- OBJECTIVE -
Substitute "highway" for "roadway" in the listing lines from the line with "For each provided" through the line with "ashen (838, 426)", both included, and give back only those lines with nothing else altered.

- Items from a data source -

* Start *

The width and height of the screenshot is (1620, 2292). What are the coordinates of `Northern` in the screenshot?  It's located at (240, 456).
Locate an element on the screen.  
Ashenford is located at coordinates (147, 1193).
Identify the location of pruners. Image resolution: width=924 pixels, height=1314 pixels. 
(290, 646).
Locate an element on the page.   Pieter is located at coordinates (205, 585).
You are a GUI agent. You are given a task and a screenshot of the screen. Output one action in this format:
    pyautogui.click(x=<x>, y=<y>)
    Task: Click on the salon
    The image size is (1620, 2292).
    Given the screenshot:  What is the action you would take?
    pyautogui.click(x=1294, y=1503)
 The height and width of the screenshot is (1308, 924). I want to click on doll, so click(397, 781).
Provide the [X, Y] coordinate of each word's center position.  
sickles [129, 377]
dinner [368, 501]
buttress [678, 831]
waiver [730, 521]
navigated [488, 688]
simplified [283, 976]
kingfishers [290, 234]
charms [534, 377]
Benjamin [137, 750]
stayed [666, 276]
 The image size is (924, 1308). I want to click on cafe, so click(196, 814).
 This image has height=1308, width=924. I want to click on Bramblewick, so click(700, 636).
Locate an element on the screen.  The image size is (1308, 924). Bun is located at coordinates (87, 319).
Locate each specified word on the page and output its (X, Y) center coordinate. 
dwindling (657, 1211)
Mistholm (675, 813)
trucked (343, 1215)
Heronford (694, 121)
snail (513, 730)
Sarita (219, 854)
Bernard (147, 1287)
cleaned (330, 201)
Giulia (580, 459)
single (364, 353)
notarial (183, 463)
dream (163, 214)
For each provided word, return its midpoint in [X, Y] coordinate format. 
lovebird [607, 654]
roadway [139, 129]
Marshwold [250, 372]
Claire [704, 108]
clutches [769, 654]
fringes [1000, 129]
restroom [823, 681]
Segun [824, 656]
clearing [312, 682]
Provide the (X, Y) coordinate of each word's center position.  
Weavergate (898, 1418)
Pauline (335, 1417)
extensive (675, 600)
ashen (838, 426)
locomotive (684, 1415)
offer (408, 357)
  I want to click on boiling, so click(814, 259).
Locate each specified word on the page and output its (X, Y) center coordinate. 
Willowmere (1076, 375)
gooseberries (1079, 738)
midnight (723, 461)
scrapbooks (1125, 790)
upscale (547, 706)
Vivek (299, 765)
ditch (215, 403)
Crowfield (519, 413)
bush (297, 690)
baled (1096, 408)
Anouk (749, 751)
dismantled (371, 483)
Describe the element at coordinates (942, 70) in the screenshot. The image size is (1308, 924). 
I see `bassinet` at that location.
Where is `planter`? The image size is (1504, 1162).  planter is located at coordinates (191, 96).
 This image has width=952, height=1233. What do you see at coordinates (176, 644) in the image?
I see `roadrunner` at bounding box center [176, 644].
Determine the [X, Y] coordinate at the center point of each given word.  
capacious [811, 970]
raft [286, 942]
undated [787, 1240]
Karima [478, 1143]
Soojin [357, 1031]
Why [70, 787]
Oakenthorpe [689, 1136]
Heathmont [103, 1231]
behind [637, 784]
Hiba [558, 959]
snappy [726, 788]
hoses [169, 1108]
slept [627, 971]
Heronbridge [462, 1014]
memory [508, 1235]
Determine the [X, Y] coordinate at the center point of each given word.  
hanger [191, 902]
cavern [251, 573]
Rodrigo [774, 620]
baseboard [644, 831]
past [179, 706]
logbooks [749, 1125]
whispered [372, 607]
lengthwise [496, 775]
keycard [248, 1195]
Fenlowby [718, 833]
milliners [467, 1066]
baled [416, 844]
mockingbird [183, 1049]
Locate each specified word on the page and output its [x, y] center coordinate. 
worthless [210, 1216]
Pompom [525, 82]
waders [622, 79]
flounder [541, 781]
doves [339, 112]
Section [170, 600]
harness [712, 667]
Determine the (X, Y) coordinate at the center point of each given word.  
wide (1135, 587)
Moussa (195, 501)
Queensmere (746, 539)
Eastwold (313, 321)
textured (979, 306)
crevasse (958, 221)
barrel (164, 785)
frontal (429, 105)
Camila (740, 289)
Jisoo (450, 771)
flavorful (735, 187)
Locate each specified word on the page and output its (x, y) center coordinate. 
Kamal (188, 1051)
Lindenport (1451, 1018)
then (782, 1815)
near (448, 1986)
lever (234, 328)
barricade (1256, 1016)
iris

* End *

- TASK RESPONSE -
For each provided word, return its midpoint in [X, Y] coordinate format. 
lovebird [607, 654]
highway [139, 129]
Marshwold [250, 372]
Claire [704, 108]
clutches [769, 654]
fringes [1000, 129]
restroom [823, 681]
Segun [824, 656]
clearing [312, 682]
Provide the (X, Y) coordinate of each word's center position.  
Weavergate (898, 1418)
Pauline (335, 1417)
extensive (675, 600)
ashen (838, 426)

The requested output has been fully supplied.